◆ EXERCISE INSTRUCTIONS ◆
After reading the lines below, count those that contain "pink" and give the count alone.

Before-and-after object listings
=== Begin Enclosure ===

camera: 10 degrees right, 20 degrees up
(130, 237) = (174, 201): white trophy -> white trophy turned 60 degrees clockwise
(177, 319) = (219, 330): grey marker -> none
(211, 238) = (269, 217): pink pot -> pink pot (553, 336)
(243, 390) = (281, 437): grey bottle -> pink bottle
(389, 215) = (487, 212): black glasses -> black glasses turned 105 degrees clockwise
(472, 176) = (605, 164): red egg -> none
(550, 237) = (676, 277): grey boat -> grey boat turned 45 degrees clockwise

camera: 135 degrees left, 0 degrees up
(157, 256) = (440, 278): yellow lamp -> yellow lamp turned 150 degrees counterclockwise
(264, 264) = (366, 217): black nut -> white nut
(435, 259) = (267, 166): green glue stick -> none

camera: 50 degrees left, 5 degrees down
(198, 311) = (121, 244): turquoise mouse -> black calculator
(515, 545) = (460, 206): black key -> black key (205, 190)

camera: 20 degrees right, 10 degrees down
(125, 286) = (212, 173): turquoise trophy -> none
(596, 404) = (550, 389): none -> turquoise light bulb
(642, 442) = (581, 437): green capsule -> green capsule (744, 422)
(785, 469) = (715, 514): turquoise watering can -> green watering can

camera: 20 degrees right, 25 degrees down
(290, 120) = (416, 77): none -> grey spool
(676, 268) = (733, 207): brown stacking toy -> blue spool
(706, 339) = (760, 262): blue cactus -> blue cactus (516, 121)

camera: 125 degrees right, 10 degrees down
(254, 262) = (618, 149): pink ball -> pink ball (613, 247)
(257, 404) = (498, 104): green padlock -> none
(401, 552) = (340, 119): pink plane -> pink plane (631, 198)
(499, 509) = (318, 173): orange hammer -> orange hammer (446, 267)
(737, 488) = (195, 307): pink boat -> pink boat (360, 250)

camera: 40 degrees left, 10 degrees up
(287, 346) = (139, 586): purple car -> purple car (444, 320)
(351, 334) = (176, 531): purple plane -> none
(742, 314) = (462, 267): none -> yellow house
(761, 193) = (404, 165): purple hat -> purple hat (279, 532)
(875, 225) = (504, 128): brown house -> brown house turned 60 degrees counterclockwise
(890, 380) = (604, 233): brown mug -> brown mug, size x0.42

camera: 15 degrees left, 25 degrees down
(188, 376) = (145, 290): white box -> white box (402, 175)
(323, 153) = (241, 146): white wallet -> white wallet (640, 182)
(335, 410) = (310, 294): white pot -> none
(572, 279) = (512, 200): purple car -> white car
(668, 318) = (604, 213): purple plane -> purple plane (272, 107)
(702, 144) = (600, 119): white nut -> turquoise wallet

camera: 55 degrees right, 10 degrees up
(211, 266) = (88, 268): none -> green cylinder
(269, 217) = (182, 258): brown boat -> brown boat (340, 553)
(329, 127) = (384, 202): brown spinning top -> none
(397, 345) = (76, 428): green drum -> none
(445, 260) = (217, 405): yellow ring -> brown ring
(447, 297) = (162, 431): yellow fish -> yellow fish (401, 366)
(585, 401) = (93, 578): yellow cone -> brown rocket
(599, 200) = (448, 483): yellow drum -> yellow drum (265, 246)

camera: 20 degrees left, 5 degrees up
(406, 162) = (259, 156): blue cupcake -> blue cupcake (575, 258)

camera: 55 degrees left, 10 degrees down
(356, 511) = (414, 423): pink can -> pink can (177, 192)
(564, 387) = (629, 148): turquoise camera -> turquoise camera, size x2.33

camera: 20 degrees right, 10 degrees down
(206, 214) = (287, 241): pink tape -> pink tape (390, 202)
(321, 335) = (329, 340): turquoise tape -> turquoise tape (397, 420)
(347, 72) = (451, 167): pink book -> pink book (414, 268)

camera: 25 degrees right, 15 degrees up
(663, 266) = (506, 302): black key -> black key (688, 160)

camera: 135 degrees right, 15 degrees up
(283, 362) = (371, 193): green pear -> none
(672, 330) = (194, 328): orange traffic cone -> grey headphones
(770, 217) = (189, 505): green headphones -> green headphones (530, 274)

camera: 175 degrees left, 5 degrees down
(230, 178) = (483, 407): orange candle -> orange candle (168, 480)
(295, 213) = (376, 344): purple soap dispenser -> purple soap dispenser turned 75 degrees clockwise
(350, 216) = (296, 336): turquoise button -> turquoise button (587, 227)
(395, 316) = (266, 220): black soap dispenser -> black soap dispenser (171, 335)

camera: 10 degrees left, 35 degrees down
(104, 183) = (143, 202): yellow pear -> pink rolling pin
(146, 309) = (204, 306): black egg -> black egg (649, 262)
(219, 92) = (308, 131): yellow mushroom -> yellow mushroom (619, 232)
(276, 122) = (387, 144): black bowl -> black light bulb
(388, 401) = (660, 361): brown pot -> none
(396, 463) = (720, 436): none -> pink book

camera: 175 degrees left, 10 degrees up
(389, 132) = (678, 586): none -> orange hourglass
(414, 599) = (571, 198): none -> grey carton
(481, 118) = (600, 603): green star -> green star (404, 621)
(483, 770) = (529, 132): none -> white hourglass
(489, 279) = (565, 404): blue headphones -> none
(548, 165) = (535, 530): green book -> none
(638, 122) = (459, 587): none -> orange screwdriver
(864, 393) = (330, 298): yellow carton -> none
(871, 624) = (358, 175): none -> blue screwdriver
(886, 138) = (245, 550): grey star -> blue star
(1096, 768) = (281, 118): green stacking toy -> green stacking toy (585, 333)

=== End Enclosure ===

◆ WRITTEN RESPONSE ◆
10